Task directions
Pick out the lines below that include the string "white".

Exercise inputs
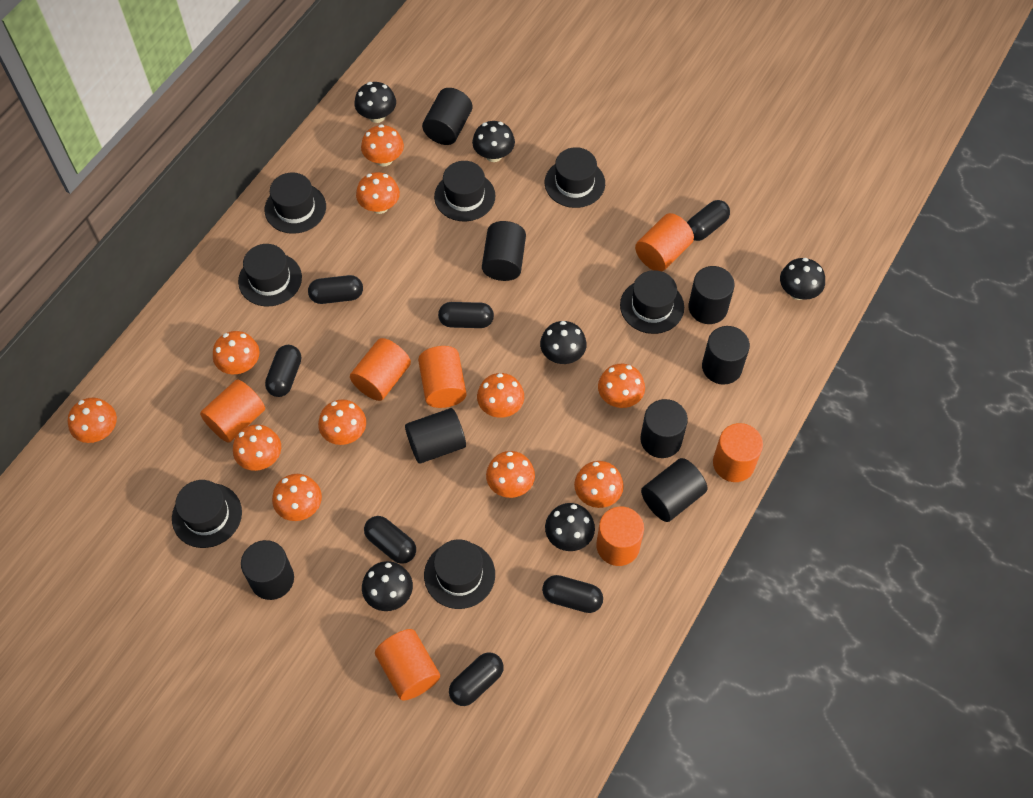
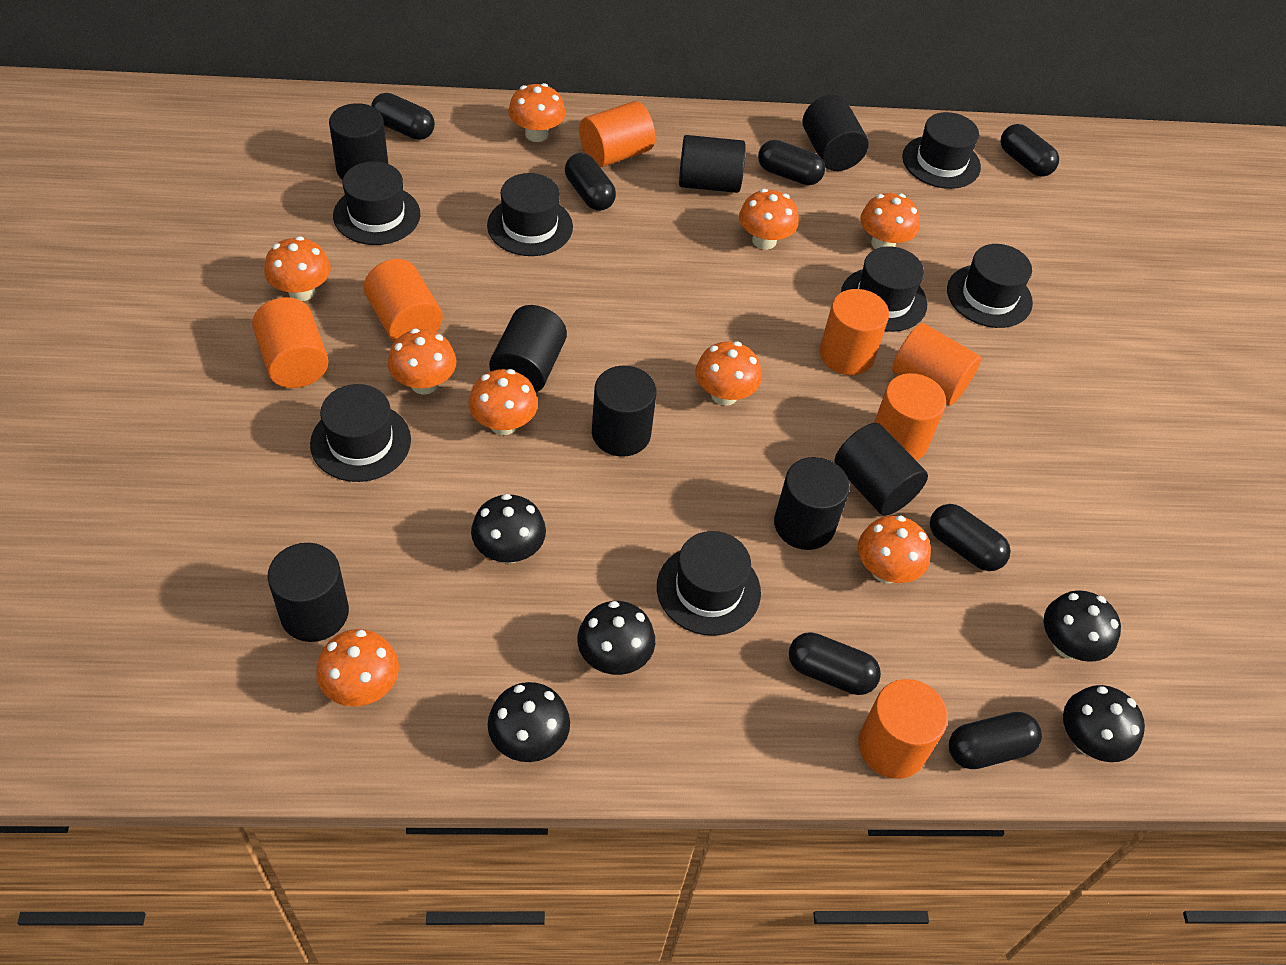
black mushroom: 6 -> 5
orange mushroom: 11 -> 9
...
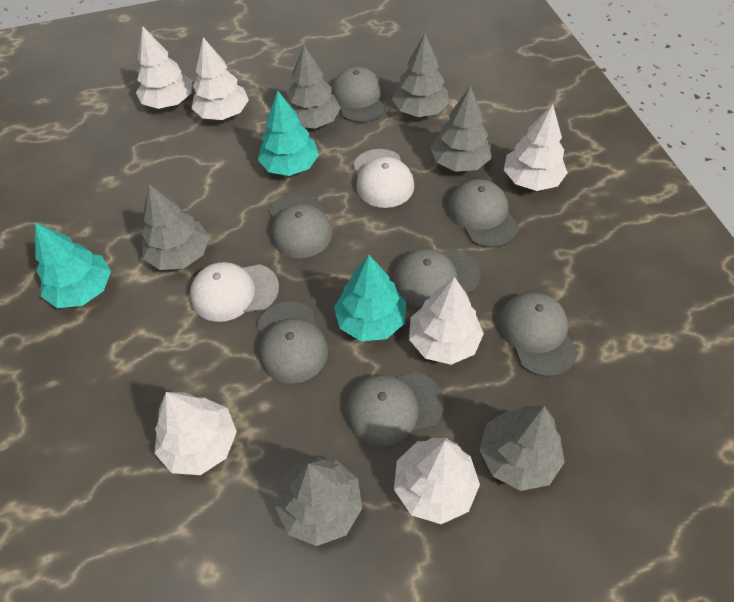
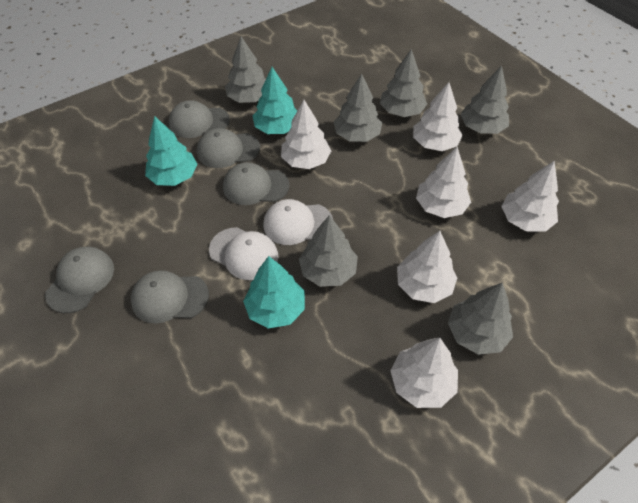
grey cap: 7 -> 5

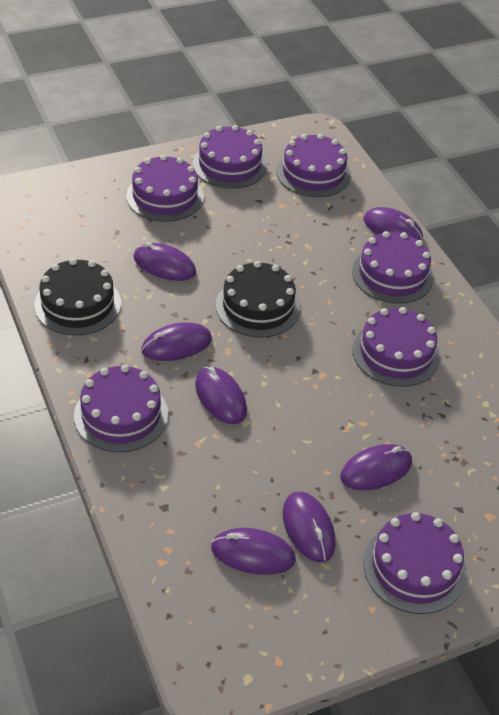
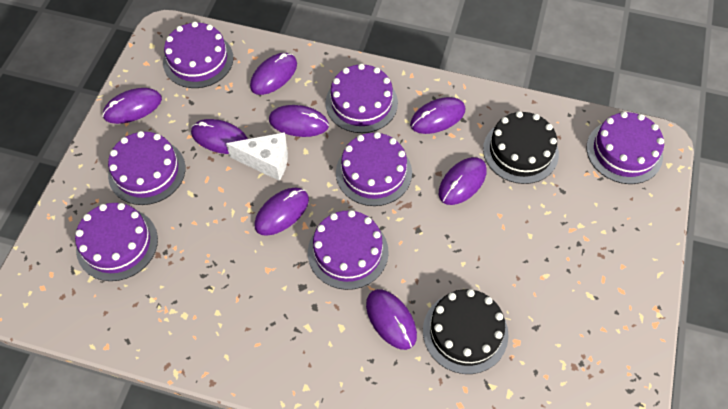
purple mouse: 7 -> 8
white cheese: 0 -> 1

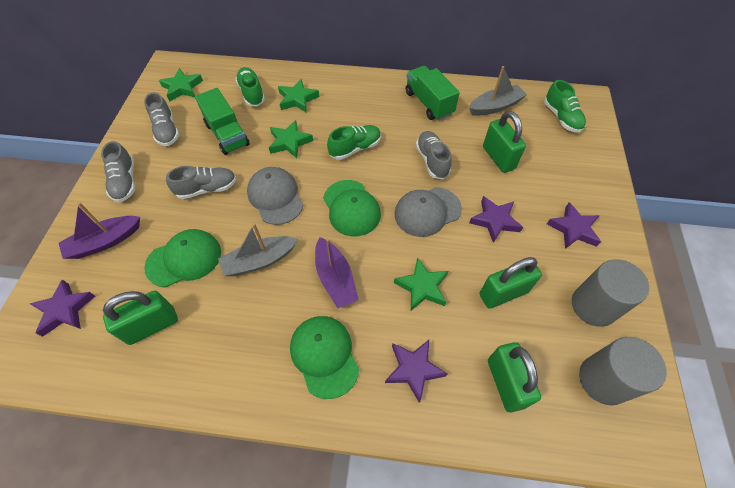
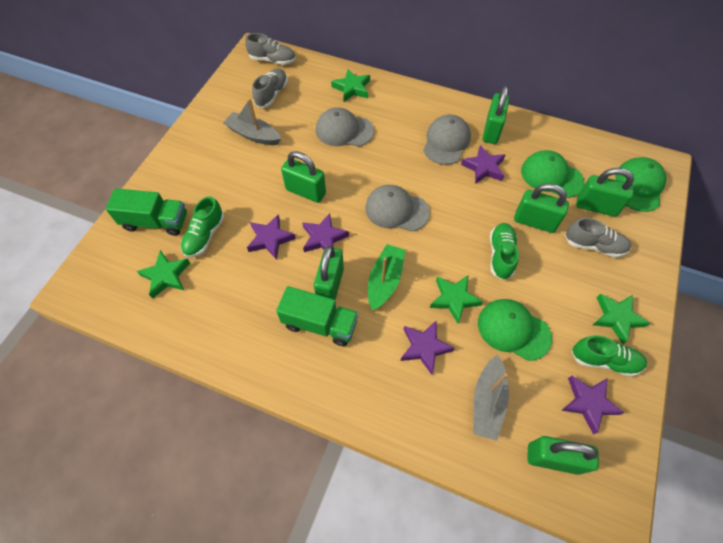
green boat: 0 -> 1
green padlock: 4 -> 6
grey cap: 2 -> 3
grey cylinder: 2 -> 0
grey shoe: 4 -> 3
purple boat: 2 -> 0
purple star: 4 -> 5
==
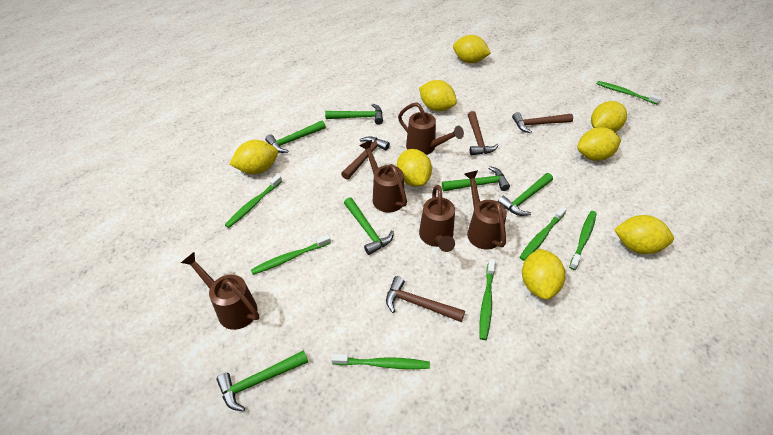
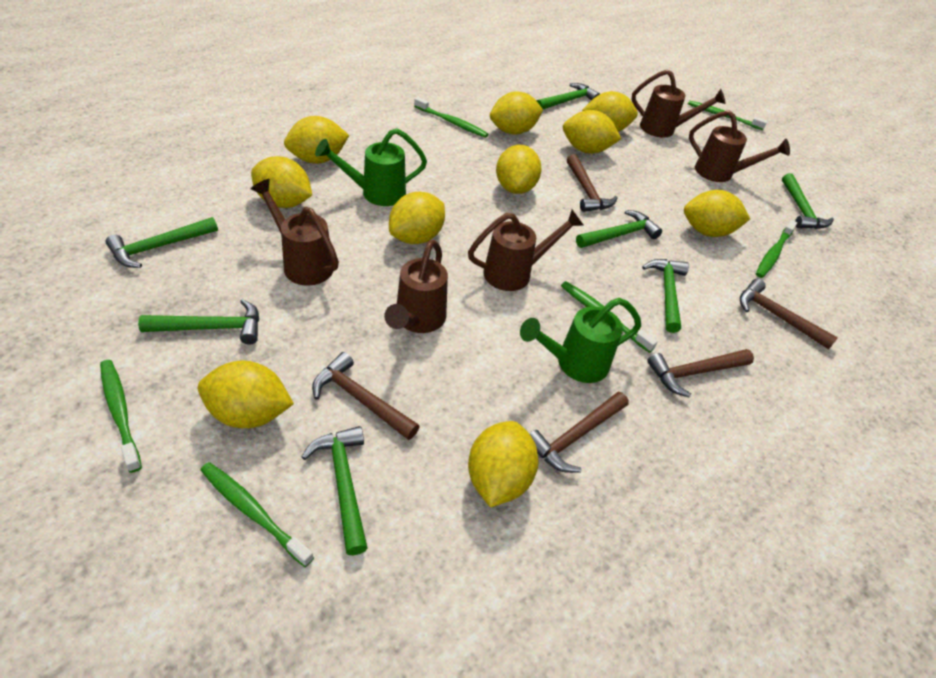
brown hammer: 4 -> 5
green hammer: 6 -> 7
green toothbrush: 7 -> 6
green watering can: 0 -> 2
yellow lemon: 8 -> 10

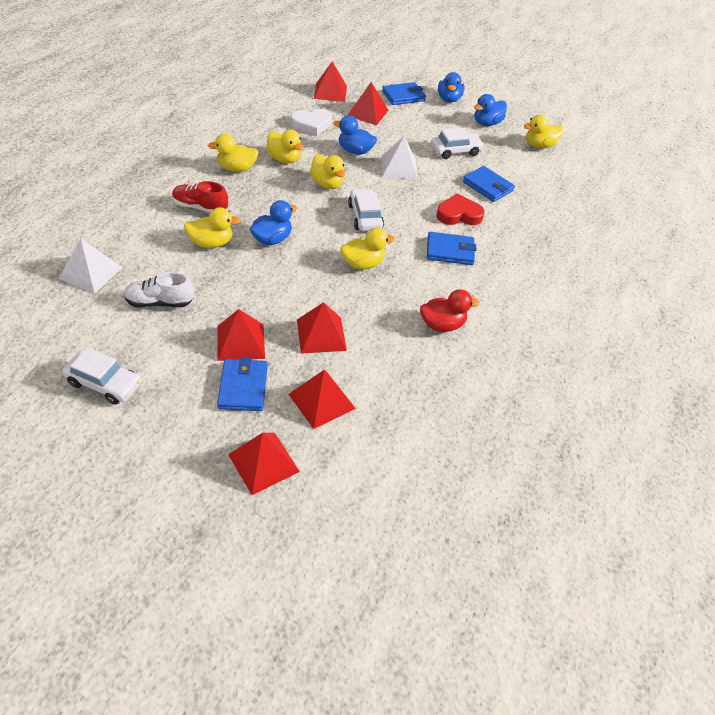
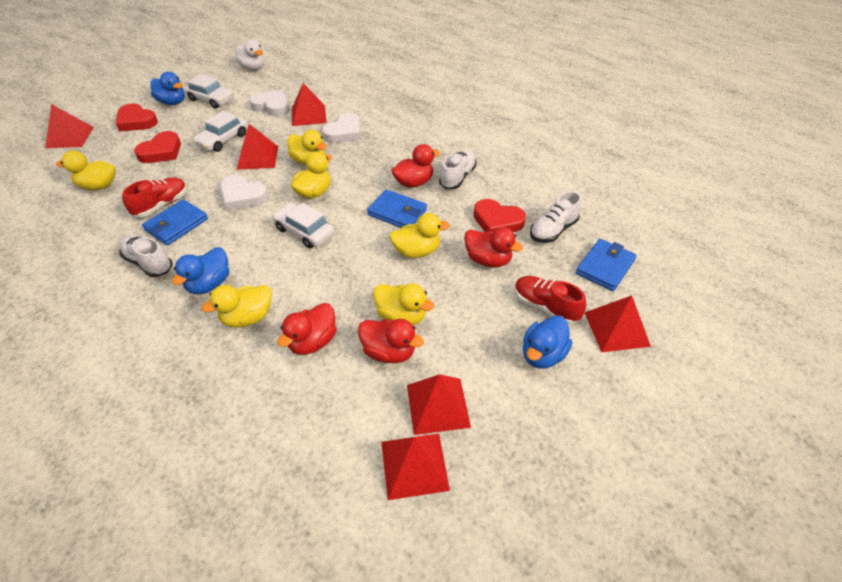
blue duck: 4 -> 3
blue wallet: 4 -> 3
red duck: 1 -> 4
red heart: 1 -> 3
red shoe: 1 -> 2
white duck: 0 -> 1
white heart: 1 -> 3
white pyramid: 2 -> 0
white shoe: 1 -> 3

Task result
white cheese: 0 -> 1
white duck: 0 -> 1
white heart: 1 -> 3
white pyramid: 2 -> 0
white shoe: 1 -> 3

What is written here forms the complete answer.